## What is expected
Read the data below line by line and state how many lines hold "yellow". Nothing else belongs in the answer.
---------- Given data ----------
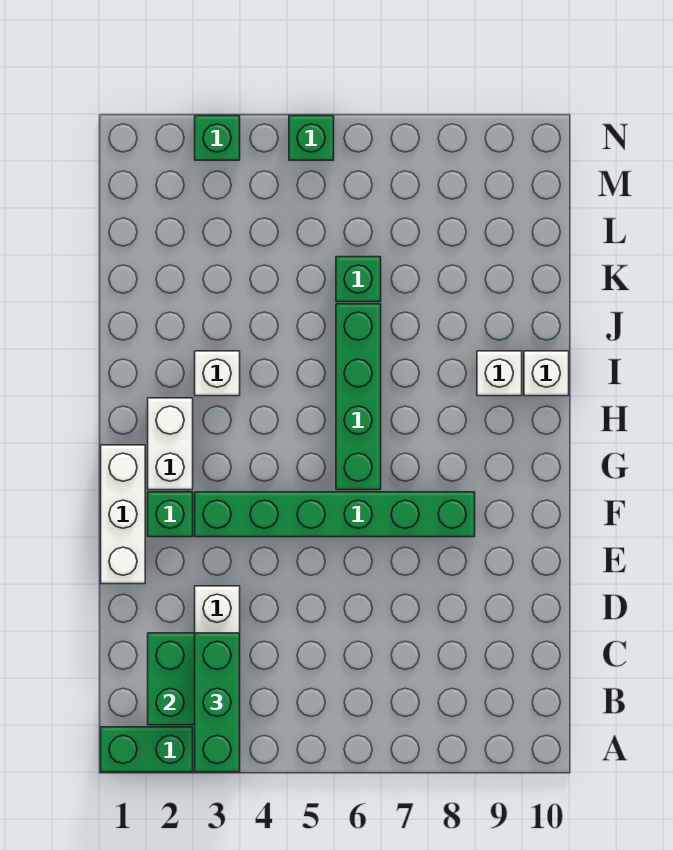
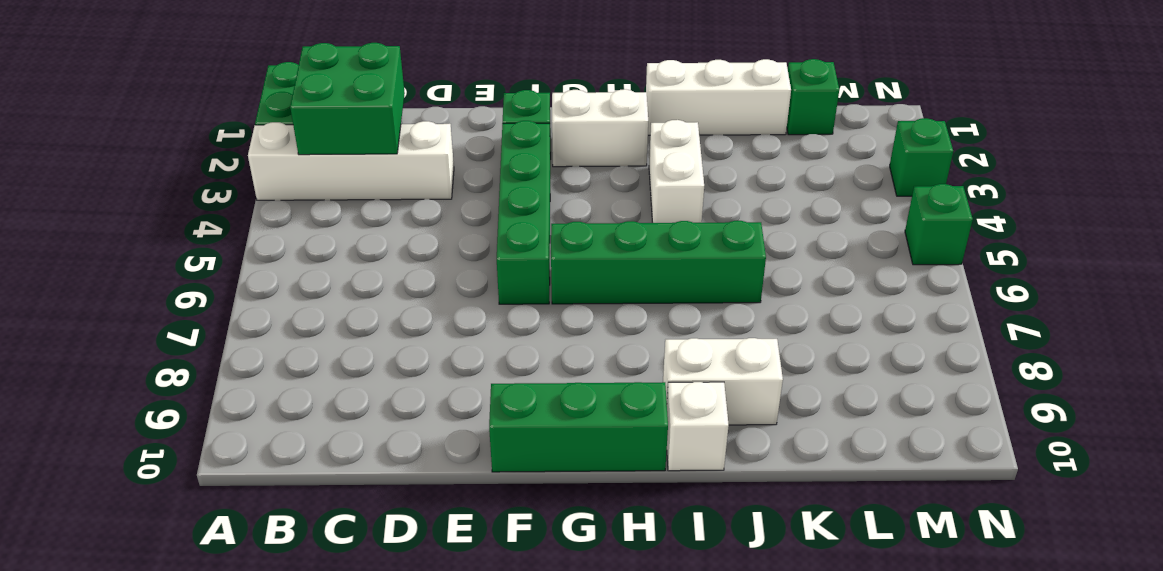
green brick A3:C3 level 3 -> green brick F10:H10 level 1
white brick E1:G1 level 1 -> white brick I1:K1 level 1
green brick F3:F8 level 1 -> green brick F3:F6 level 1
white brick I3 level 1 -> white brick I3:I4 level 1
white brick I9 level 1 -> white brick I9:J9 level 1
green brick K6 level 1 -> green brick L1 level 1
----------
---------- Given data ----------
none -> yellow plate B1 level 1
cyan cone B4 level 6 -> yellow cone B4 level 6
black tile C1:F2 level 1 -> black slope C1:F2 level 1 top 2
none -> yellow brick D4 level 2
----------
## Solution for this problem
3